Directive: Although pictures appear in the data, the answer should contain only the lines from its start through the line with "building: none -> [207,14,267,95]", written out exactly.

Exercise materials:
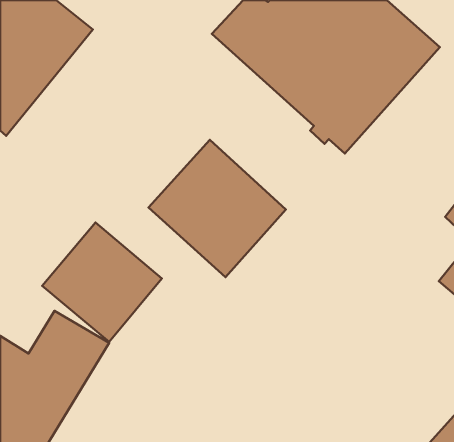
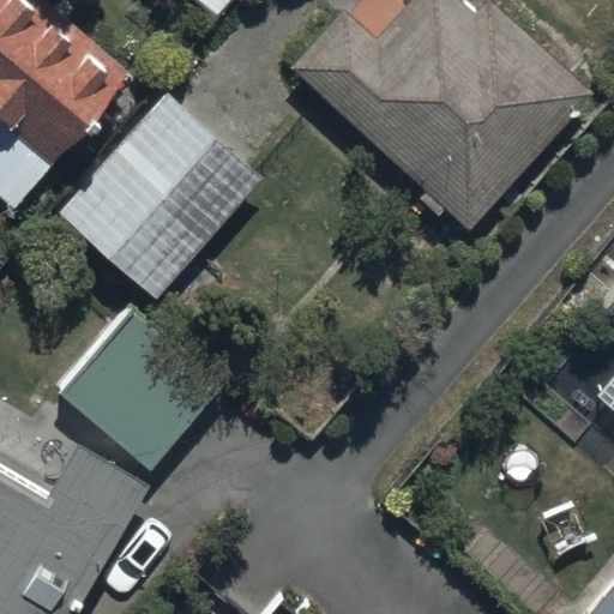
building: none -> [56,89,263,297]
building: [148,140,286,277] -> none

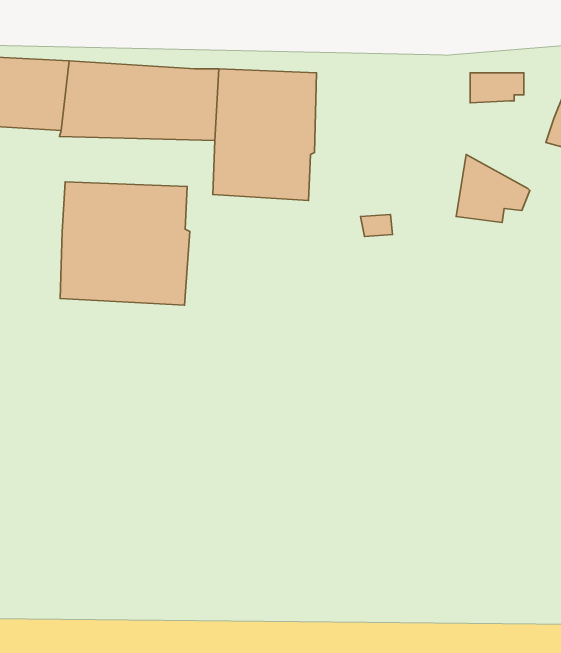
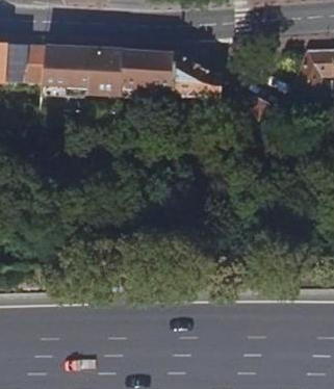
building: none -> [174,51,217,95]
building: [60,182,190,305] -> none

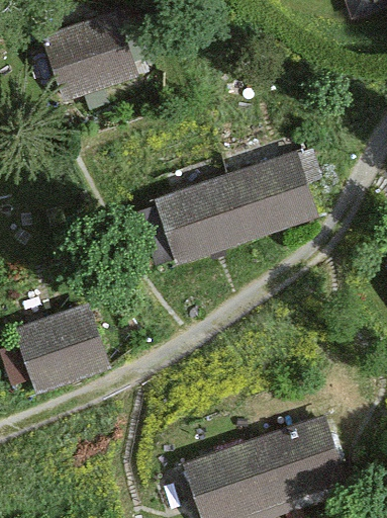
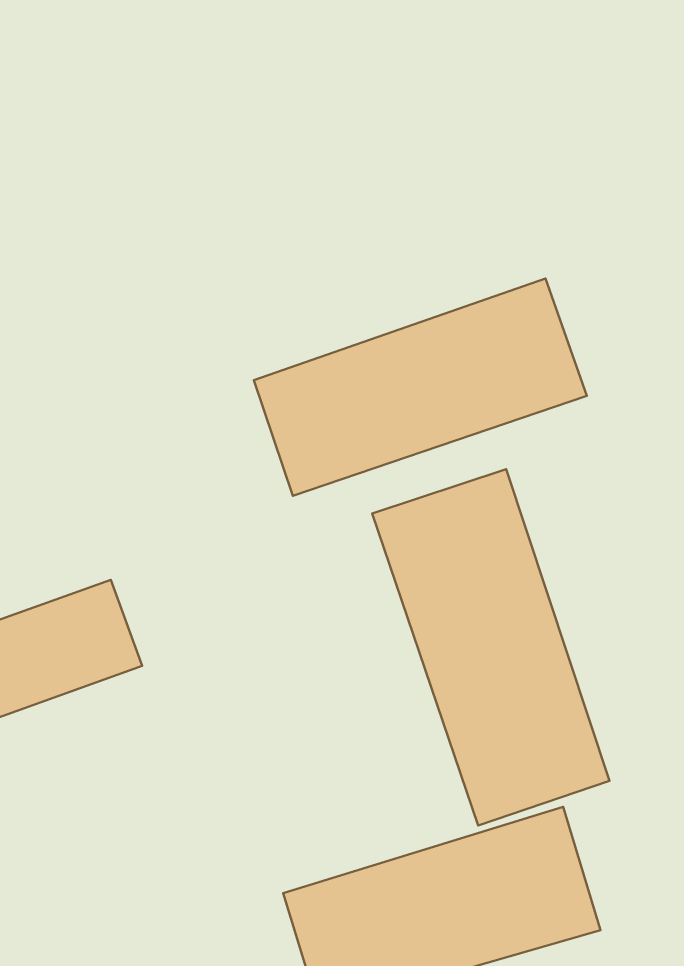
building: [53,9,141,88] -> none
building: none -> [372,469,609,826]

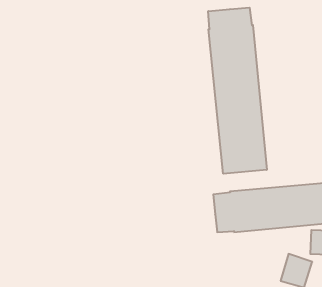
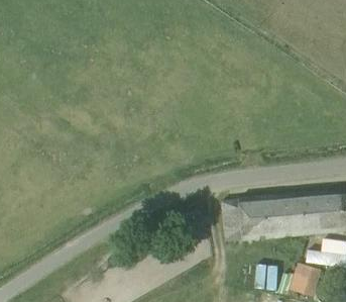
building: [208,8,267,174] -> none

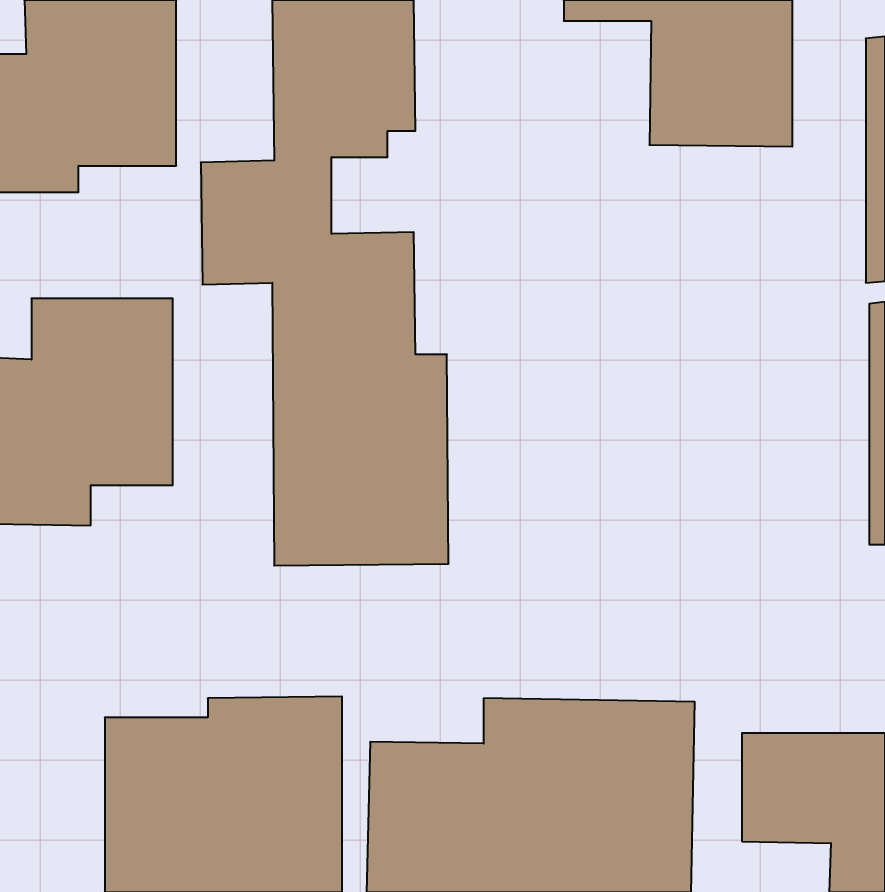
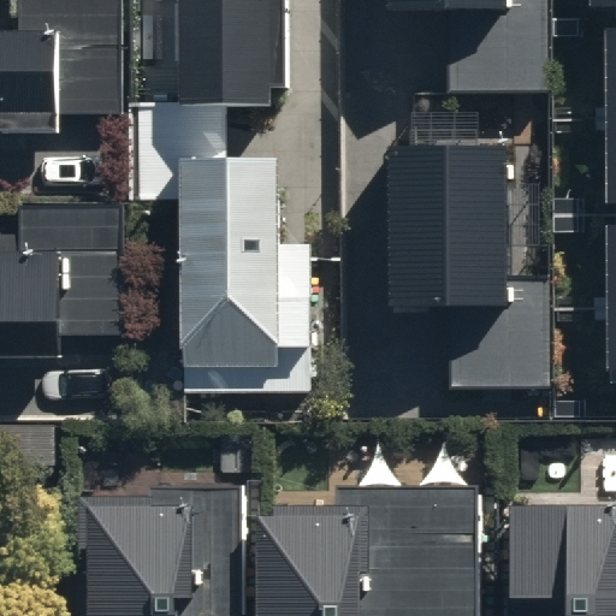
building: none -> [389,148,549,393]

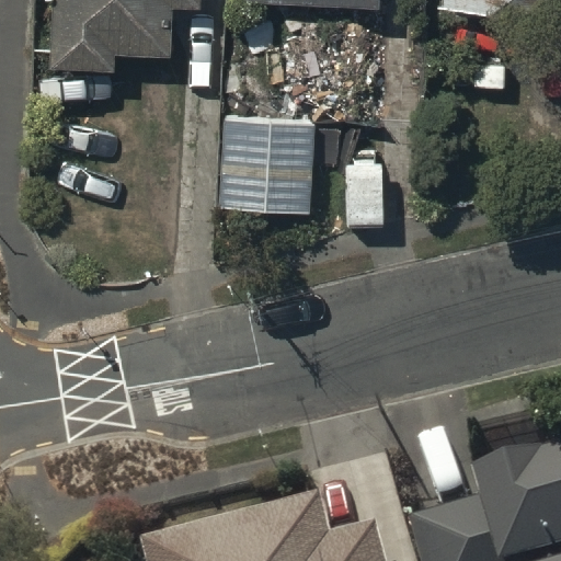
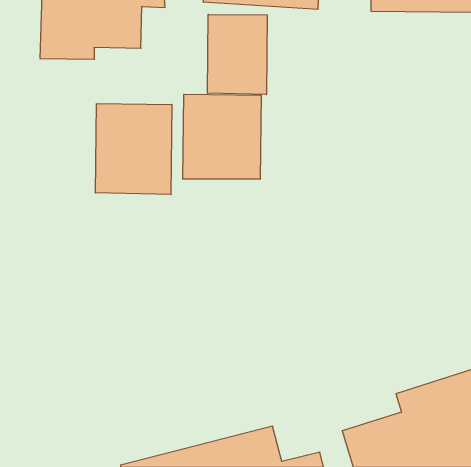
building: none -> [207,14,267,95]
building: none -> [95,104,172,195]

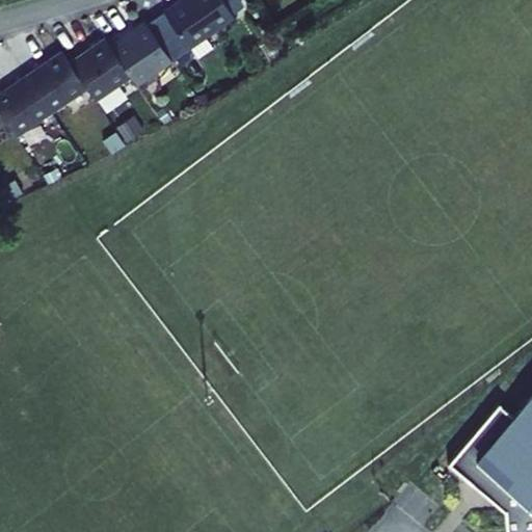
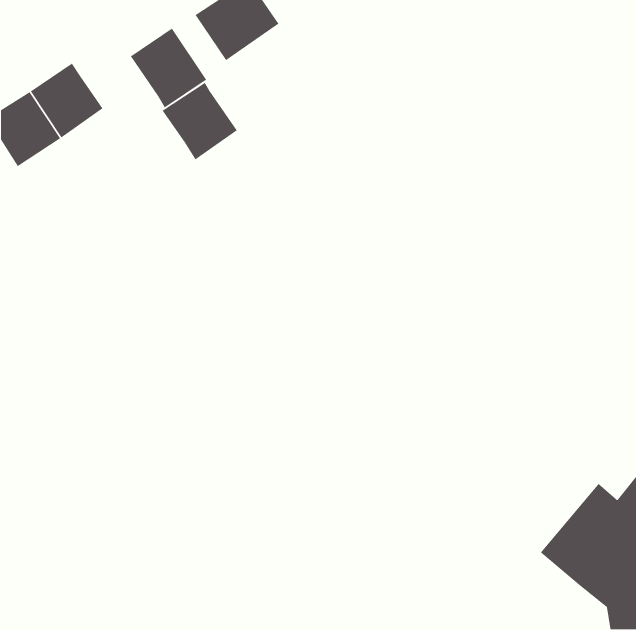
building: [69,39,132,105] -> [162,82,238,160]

Output for this task:
building: none -> [56,89,263,297]
building: [148,140,286,277] -> none

building: none -> [174,51,217,95]
building: [60,182,190,305] -> none

building: [53,9,141,88] -> none
building: none -> [372,469,609,826]

building: [208,8,267,174] -> none

building: none -> [389,148,549,393]

building: none -> [207,14,267,95]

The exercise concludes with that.